Output every record word for word, minus the pictures.

═════ DATA FOR PROCESSING ═════

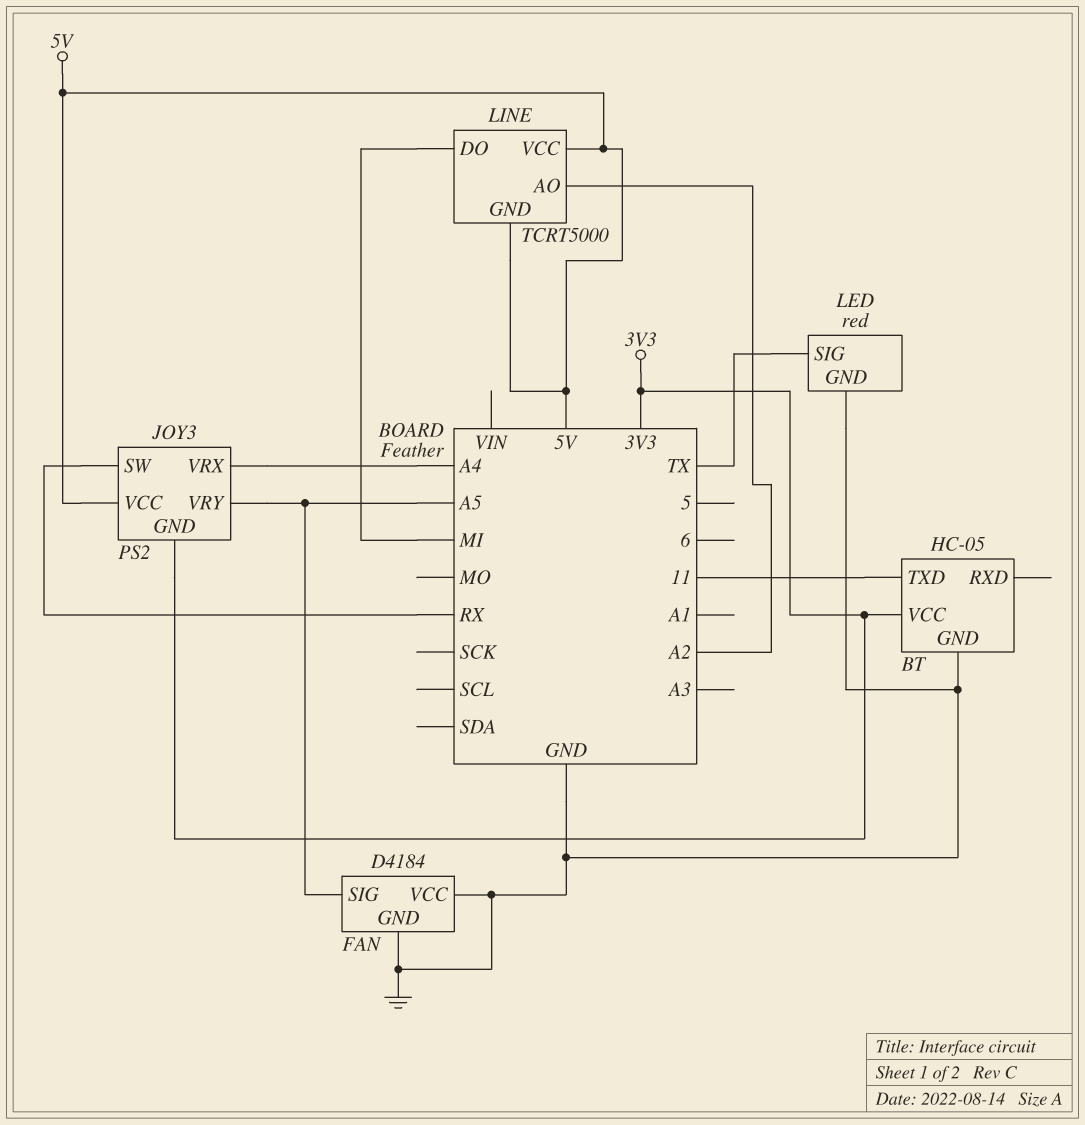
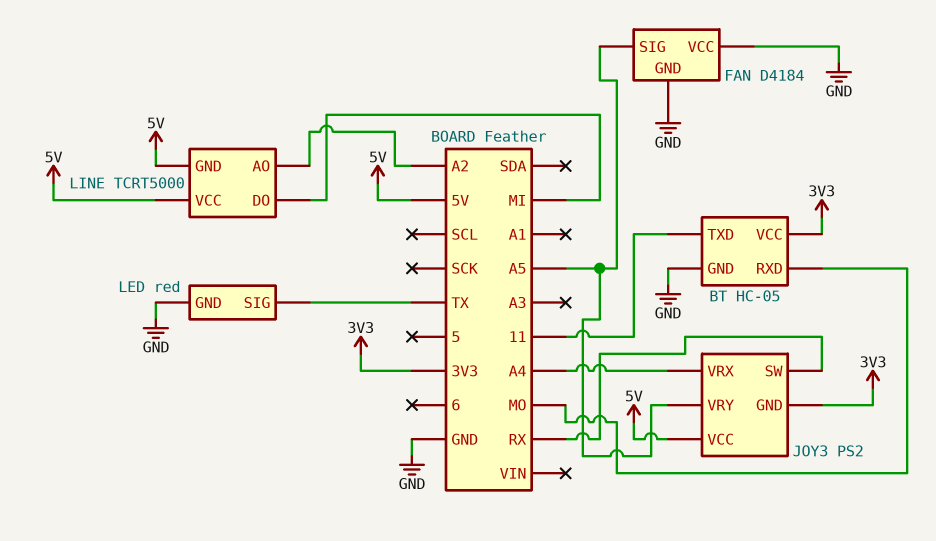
BT pin RXD: none -> MO

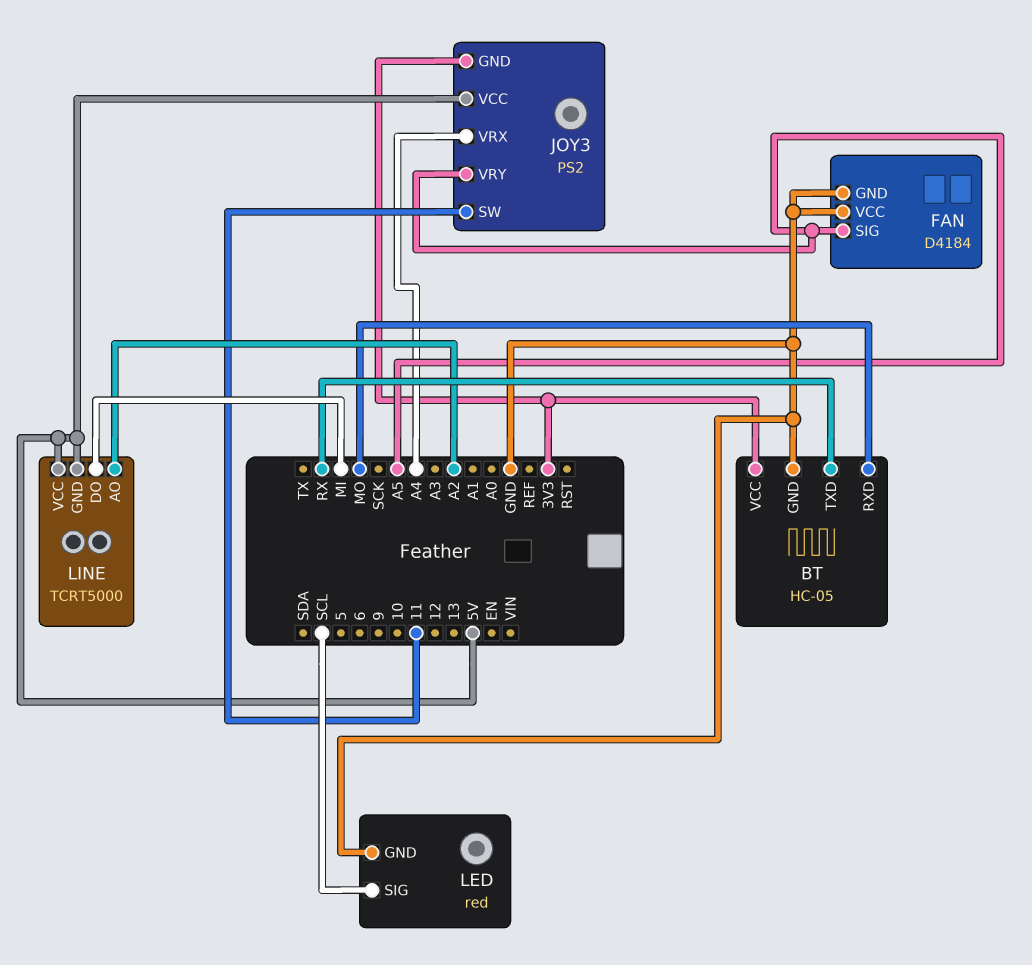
BT pin TXD: 11 -> RX
JOY3 pin SW: RX -> 11
LED pin SIG: TX -> SCL

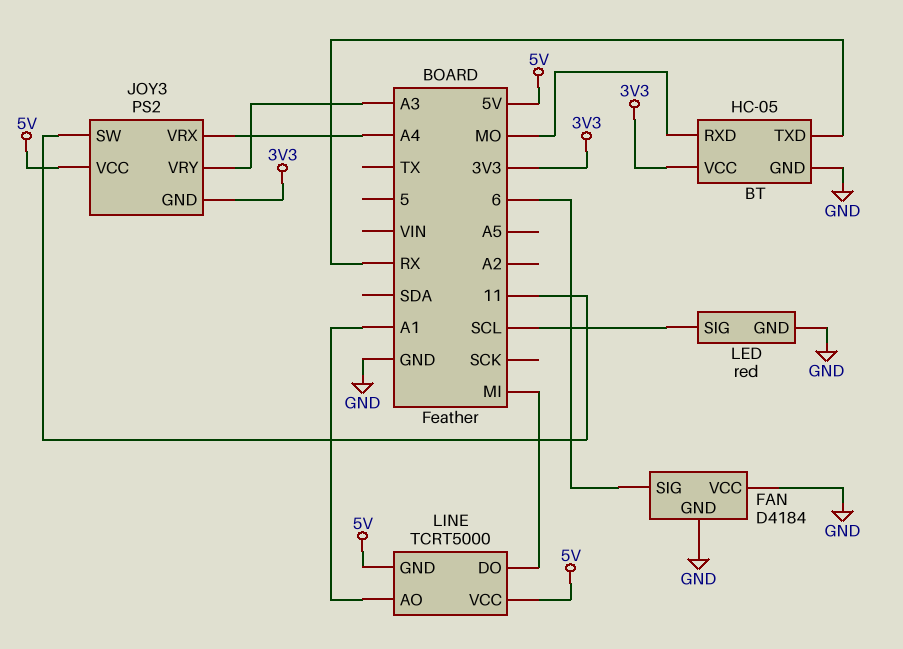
FAN pin SIG: A5 -> 6
JOY3 pin VRY: A5 -> A3
LINE pin AO: A2 -> A1

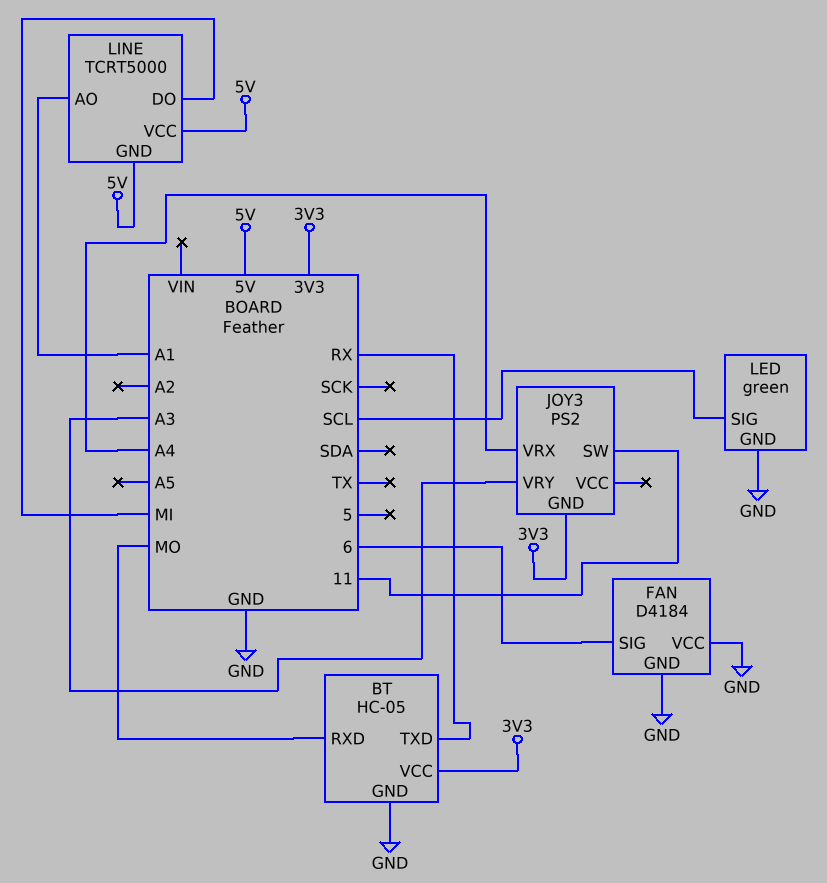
JOY3 pin VCC: 5V -> none
LED: red -> green

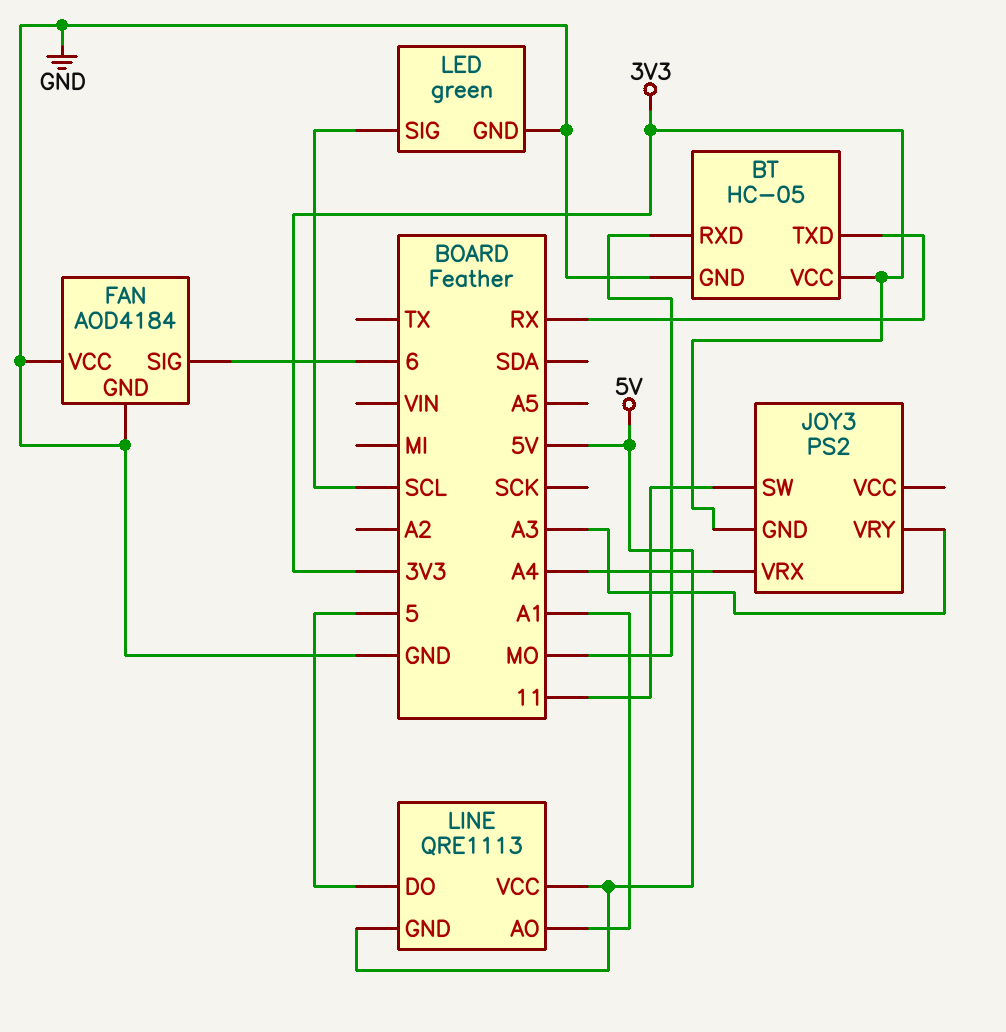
FAN: D4184 -> AOD4184
LINE: TCRT5000 -> QRE1113
LINE pin DO: MI -> 5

═════

RESULT OF THE TASK =>
BT pin RXD: none -> MO

BT pin TXD: 11 -> RX
JOY3 pin SW: RX -> 11
LED pin SIG: TX -> SCL

FAN pin SIG: A5 -> 6
JOY3 pin VRY: A5 -> A3
LINE pin AO: A2 -> A1

JOY3 pin VCC: 5V -> none
LED: red -> green

FAN: D4184 -> AOD4184
LINE: TCRT5000 -> QRE1113
LINE pin DO: MI -> 5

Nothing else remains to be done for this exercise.